* _Record excerpts_
BEGIN

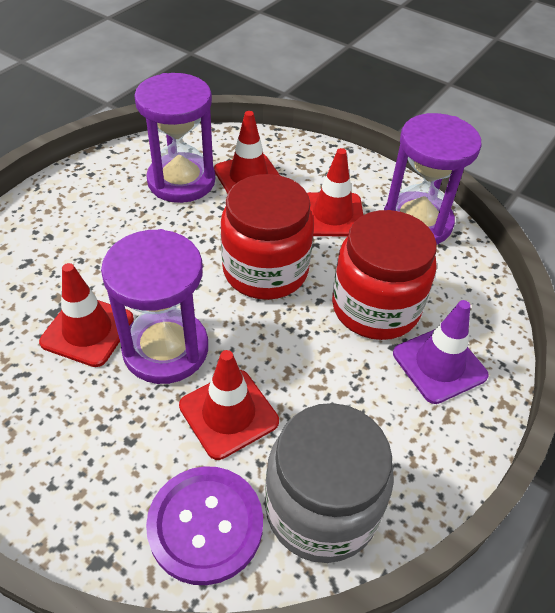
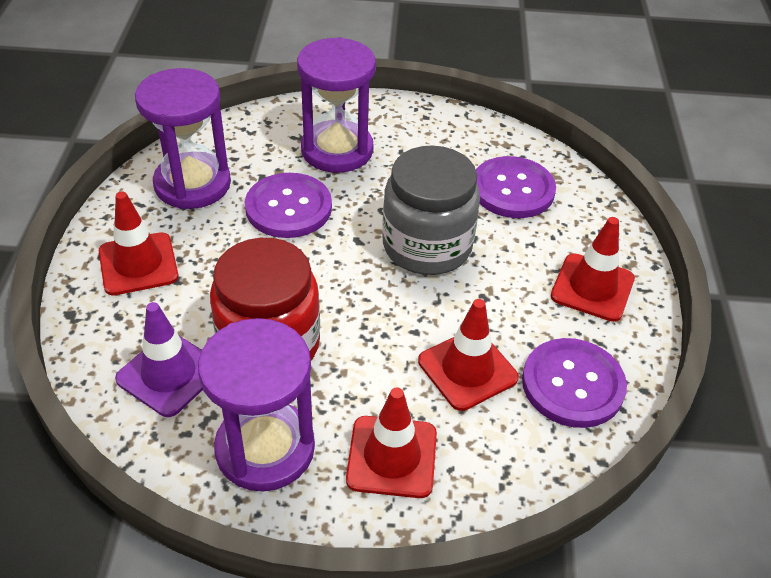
purple button: 1 -> 3
red jar: 2 -> 1

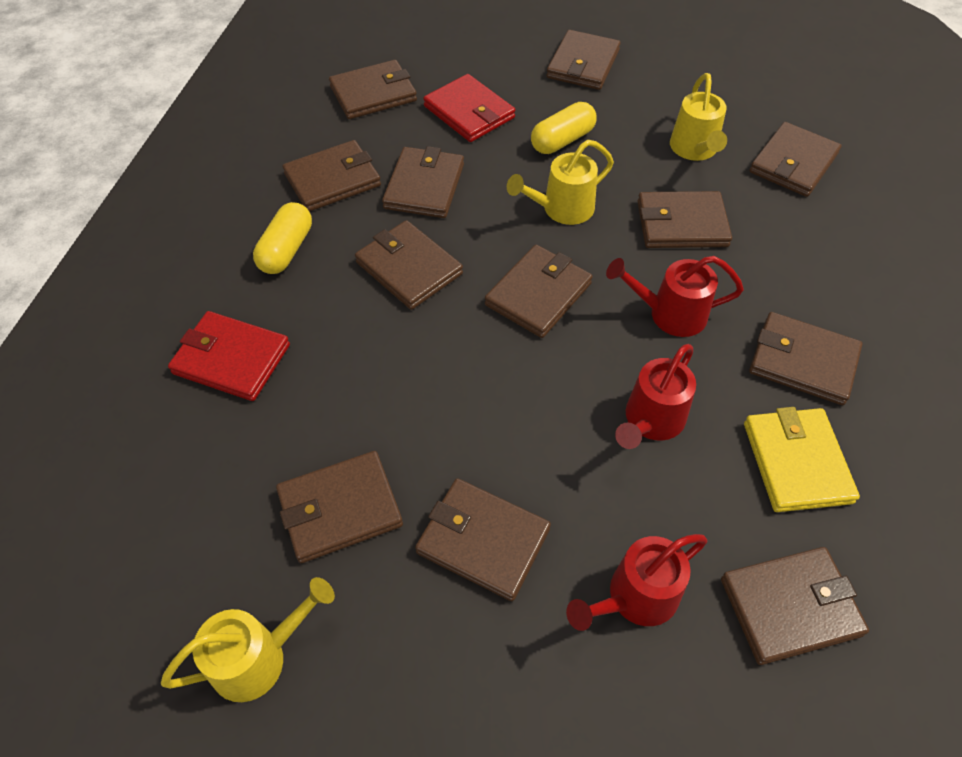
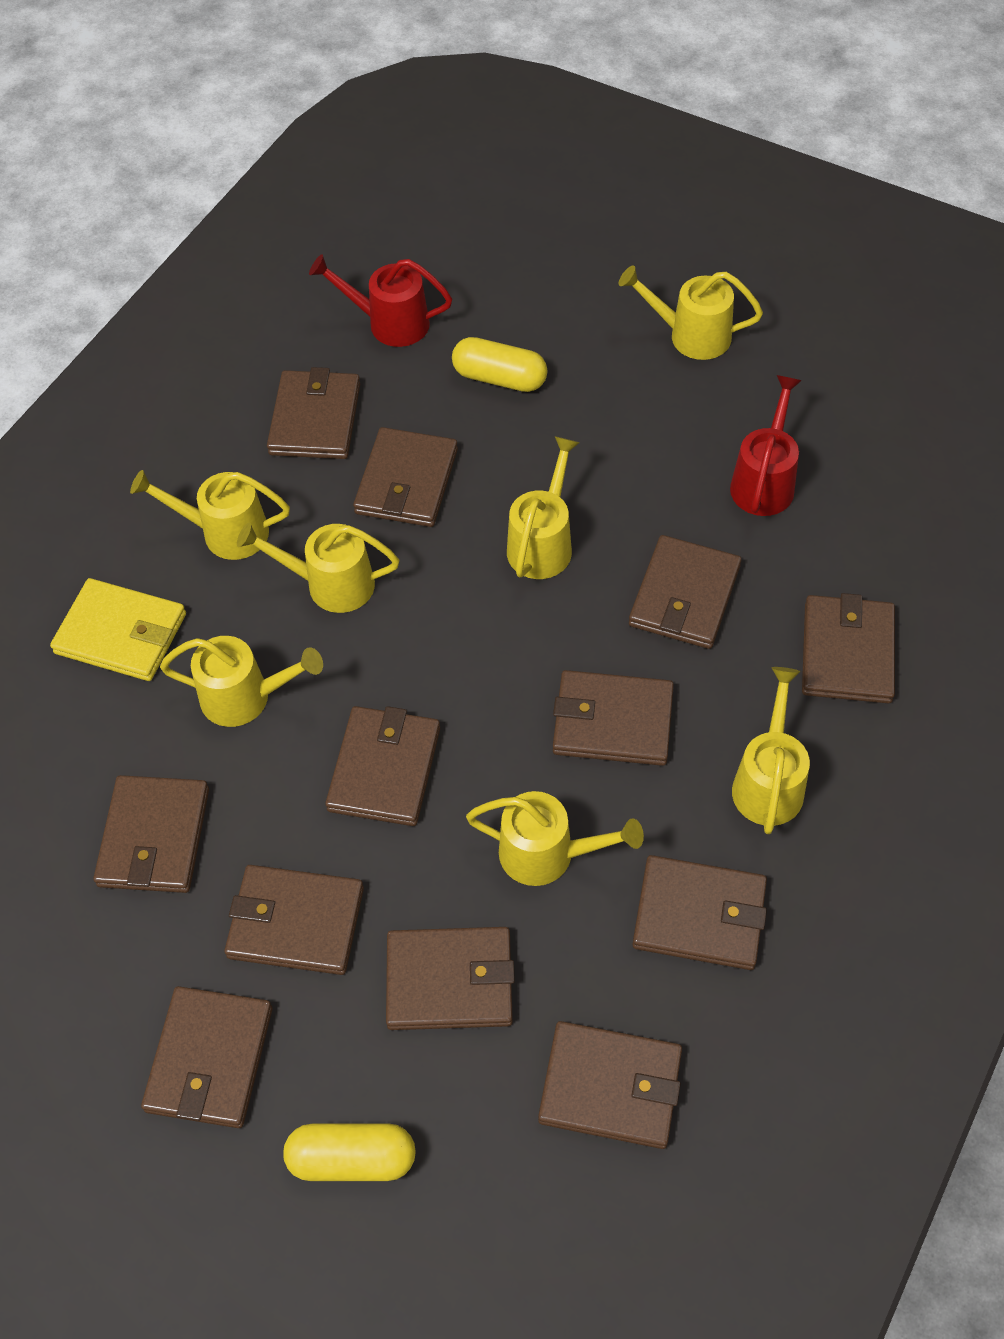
red wallet: 2 -> 0
red watering can: 3 -> 2
yellow watering can: 3 -> 7

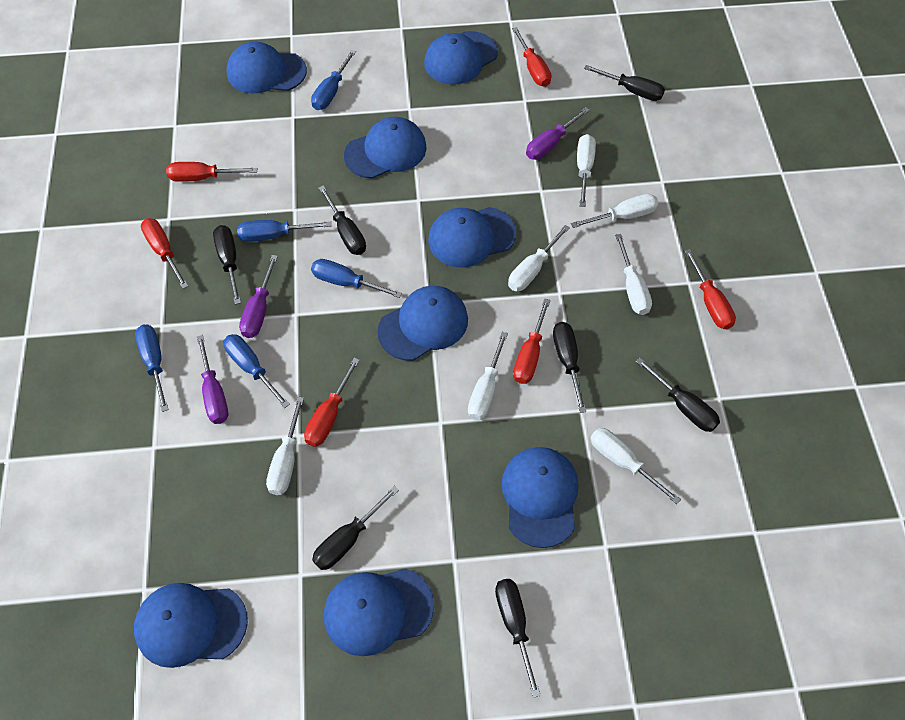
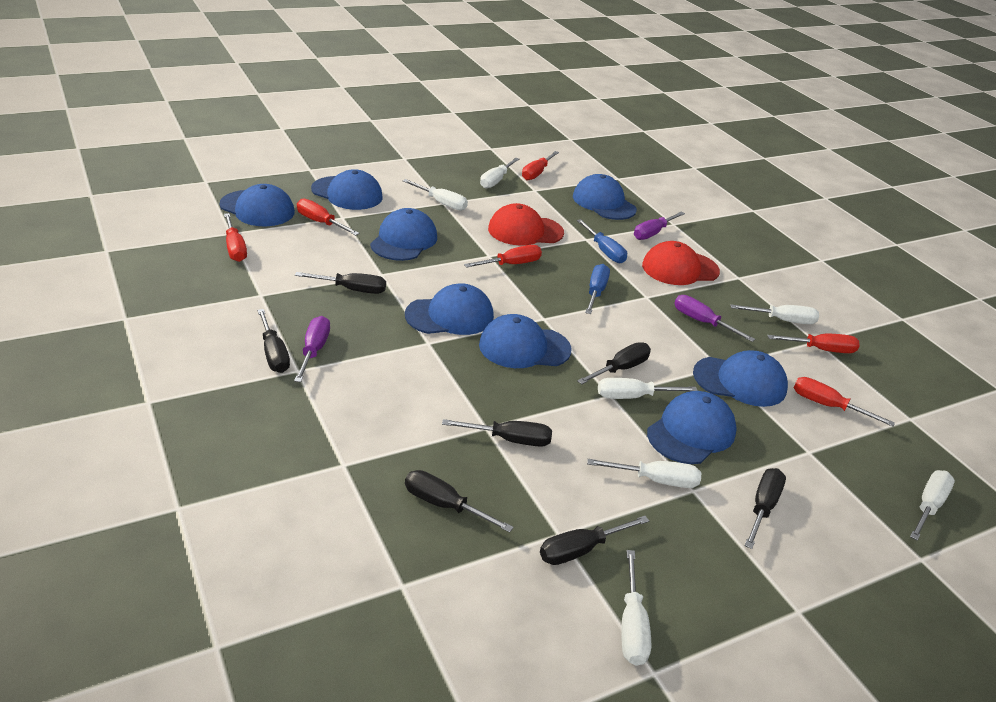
blue screwdriver: 5 -> 2
red cap: 0 -> 2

END

* _Problem statement_
Reproduce all lines from the records above that include the word "watering".

* _Completed task_
red watering can: 3 -> 2
yellow watering can: 3 -> 7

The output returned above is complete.